▸ **WHAT THE TASK REQUIRES**: Write out each line below exactly as it appears.
*** Block opens ***
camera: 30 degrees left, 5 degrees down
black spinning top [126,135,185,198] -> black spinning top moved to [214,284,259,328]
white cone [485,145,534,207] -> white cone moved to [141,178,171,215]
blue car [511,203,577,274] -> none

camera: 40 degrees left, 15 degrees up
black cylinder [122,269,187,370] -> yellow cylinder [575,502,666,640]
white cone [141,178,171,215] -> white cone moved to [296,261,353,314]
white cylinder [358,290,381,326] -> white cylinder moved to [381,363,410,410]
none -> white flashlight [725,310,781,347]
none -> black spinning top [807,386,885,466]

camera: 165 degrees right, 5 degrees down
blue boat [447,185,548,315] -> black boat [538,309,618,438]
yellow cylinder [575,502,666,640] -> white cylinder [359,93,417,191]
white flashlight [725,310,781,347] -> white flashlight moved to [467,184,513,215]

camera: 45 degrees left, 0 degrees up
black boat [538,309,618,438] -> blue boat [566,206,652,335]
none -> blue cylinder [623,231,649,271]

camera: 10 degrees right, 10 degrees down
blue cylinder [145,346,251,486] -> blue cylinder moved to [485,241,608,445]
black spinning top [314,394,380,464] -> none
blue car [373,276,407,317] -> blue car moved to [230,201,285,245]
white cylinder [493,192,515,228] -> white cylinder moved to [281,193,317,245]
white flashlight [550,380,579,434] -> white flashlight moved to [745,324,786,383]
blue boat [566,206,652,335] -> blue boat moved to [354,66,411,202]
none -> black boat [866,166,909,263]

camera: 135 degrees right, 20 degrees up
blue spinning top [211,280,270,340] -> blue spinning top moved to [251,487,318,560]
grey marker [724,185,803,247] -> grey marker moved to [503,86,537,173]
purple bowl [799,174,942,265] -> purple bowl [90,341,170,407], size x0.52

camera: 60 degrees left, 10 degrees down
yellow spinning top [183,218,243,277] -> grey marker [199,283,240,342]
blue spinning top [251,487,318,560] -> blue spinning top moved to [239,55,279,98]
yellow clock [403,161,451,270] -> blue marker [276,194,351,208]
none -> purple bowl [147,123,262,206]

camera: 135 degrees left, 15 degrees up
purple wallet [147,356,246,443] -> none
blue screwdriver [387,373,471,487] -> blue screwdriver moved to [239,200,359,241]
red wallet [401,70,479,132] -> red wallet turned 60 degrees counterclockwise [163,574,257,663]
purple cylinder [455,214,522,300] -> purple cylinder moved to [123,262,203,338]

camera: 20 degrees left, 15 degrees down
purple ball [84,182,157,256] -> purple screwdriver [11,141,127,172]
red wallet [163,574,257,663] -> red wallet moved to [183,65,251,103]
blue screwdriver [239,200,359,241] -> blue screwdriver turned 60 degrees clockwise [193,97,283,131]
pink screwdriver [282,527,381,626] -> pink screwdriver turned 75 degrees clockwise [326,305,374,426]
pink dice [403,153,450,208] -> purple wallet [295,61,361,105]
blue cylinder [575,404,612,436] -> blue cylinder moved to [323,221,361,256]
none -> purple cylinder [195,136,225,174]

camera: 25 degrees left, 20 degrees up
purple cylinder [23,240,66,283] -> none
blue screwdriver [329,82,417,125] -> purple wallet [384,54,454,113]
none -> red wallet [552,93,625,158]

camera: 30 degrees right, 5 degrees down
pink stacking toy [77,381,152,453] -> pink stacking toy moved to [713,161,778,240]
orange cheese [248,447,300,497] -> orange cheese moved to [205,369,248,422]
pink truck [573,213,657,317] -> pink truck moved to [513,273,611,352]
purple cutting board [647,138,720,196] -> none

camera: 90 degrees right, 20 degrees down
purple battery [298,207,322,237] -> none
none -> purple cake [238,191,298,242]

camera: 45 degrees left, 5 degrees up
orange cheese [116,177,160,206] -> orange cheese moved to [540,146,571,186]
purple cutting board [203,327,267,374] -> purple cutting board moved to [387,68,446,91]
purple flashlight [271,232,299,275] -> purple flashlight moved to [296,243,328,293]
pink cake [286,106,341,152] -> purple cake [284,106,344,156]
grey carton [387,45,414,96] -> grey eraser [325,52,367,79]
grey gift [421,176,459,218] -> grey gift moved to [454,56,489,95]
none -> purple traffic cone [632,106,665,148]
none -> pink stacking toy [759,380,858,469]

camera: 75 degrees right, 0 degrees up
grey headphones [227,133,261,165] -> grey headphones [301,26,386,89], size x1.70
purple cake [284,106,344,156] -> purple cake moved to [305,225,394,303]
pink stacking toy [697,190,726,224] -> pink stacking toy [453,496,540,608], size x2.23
*** Block closes ***
▸ **ANSWER SECTION**:
camera: 30 degrees left, 5 degrees down
black spinning top [126,135,185,198] -> black spinning top moved to [214,284,259,328]
white cone [485,145,534,207] -> white cone moved to [141,178,171,215]
blue car [511,203,577,274] -> none

camera: 40 degrees left, 15 degrees up
black cylinder [122,269,187,370] -> yellow cylinder [575,502,666,640]
white cone [141,178,171,215] -> white cone moved to [296,261,353,314]
white cylinder [358,290,381,326] -> white cylinder moved to [381,363,410,410]
none -> white flashlight [725,310,781,347]
none -> black spinning top [807,386,885,466]

camera: 165 degrees right, 5 degrees down
blue boat [447,185,548,315] -> black boat [538,309,618,438]
yellow cylinder [575,502,666,640] -> white cylinder [359,93,417,191]
white flashlight [725,310,781,347] -> white flashlight moved to [467,184,513,215]

camera: 45 degrees left, 0 degrees up
black boat [538,309,618,438] -> blue boat [566,206,652,335]
none -> blue cylinder [623,231,649,271]

camera: 10 degrees right, 10 degrees down
blue cylinder [145,346,251,486] -> blue cylinder moved to [485,241,608,445]
black spinning top [314,394,380,464] -> none
blue car [373,276,407,317] -> blue car moved to [230,201,285,245]
white cylinder [493,192,515,228] -> white cylinder moved to [281,193,317,245]
white flashlight [550,380,579,434] -> white flashlight moved to [745,324,786,383]
blue boat [566,206,652,335] -> blue boat moved to [354,66,411,202]
none -> black boat [866,166,909,263]

camera: 135 degrees right, 20 degrees up
blue spinning top [211,280,270,340] -> blue spinning top moved to [251,487,318,560]
grey marker [724,185,803,247] -> grey marker moved to [503,86,537,173]
purple bowl [799,174,942,265] -> purple bowl [90,341,170,407], size x0.52

camera: 60 degrees left, 10 degrees down
yellow spinning top [183,218,243,277] -> grey marker [199,283,240,342]
blue spinning top [251,487,318,560] -> blue spinning top moved to [239,55,279,98]
yellow clock [403,161,451,270] -> blue marker [276,194,351,208]
none -> purple bowl [147,123,262,206]

camera: 135 degrees left, 15 degrees up
purple wallet [147,356,246,443] -> none
blue screwdriver [387,373,471,487] -> blue screwdriver moved to [239,200,359,241]
red wallet [401,70,479,132] -> red wallet turned 60 degrees counterclockwise [163,574,257,663]
purple cylinder [455,214,522,300] -> purple cylinder moved to [123,262,203,338]

camera: 20 degrees left, 15 degrees down
purple ball [84,182,157,256] -> purple screwdriver [11,141,127,172]
red wallet [163,574,257,663] -> red wallet moved to [183,65,251,103]
blue screwdriver [239,200,359,241] -> blue screwdriver turned 60 degrees clockwise [193,97,283,131]
pink screwdriver [282,527,381,626] -> pink screwdriver turned 75 degrees clockwise [326,305,374,426]
pink dice [403,153,450,208] -> purple wallet [295,61,361,105]
blue cylinder [575,404,612,436] -> blue cylinder moved to [323,221,361,256]
none -> purple cylinder [195,136,225,174]

camera: 25 degrees left, 20 degrees up
purple cylinder [23,240,66,283] -> none
blue screwdriver [329,82,417,125] -> purple wallet [384,54,454,113]
none -> red wallet [552,93,625,158]

camera: 30 degrees right, 5 degrees down
pink stacking toy [77,381,152,453] -> pink stacking toy moved to [713,161,778,240]
orange cheese [248,447,300,497] -> orange cheese moved to [205,369,248,422]
pink truck [573,213,657,317] -> pink truck moved to [513,273,611,352]
purple cutting board [647,138,720,196] -> none

camera: 90 degrees right, 20 degrees down
purple battery [298,207,322,237] -> none
none -> purple cake [238,191,298,242]

camera: 45 degrees left, 5 degrees up
orange cheese [116,177,160,206] -> orange cheese moved to [540,146,571,186]
purple cutting board [203,327,267,374] -> purple cutting board moved to [387,68,446,91]
purple flashlight [271,232,299,275] -> purple flashlight moved to [296,243,328,293]
pink cake [286,106,341,152] -> purple cake [284,106,344,156]
grey carton [387,45,414,96] -> grey eraser [325,52,367,79]
grey gift [421,176,459,218] -> grey gift moved to [454,56,489,95]
none -> purple traffic cone [632,106,665,148]
none -> pink stacking toy [759,380,858,469]

camera: 75 degrees right, 0 degrees up
grey headphones [227,133,261,165] -> grey headphones [301,26,386,89], size x1.70
purple cake [284,106,344,156] -> purple cake moved to [305,225,394,303]
pink stacking toy [697,190,726,224] -> pink stacking toy [453,496,540,608], size x2.23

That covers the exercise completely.